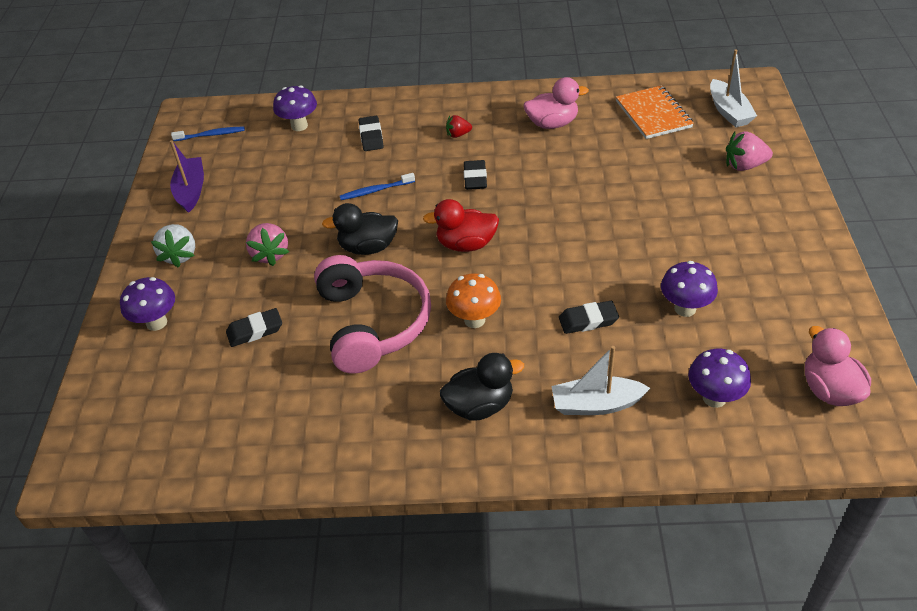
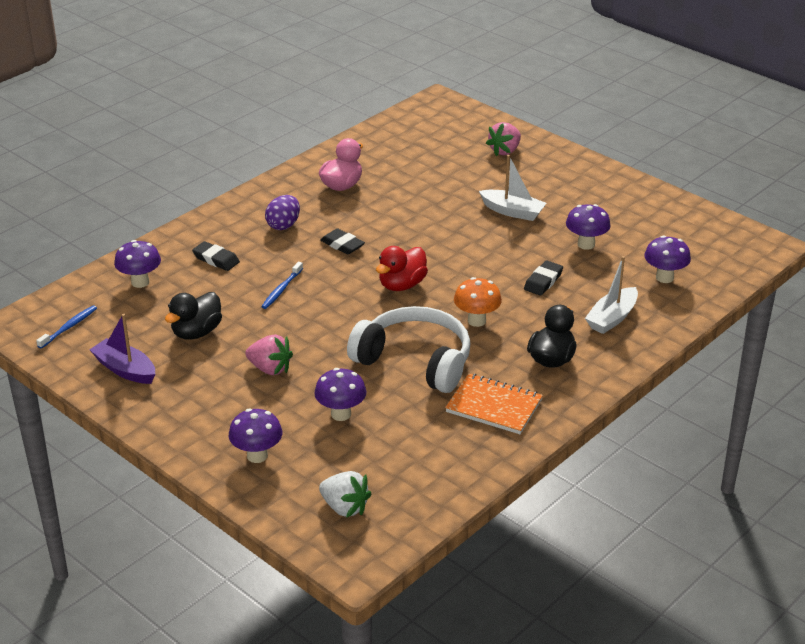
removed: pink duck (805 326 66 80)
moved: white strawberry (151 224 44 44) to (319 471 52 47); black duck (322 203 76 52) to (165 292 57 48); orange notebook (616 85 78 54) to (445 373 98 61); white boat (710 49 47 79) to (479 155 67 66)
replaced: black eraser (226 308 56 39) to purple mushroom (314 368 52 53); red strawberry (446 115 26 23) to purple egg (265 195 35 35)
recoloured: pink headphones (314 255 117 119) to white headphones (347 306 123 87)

....................

— Requirement —
Repeat the data word for word. Images are not part of the copy.

— Worked solution —
removed: pink duck (805 326 66 80)
moved: white strawberry (151 224 44 44) to (319 471 52 47); black duck (322 203 76 52) to (165 292 57 48); orange notebook (616 85 78 54) to (445 373 98 61); white boat (710 49 47 79) to (479 155 67 66)
replaced: black eraser (226 308 56 39) to purple mushroom (314 368 52 53); red strawberry (446 115 26 23) to purple egg (265 195 35 35)
recoloured: pink headphones (314 255 117 119) to white headphones (347 306 123 87)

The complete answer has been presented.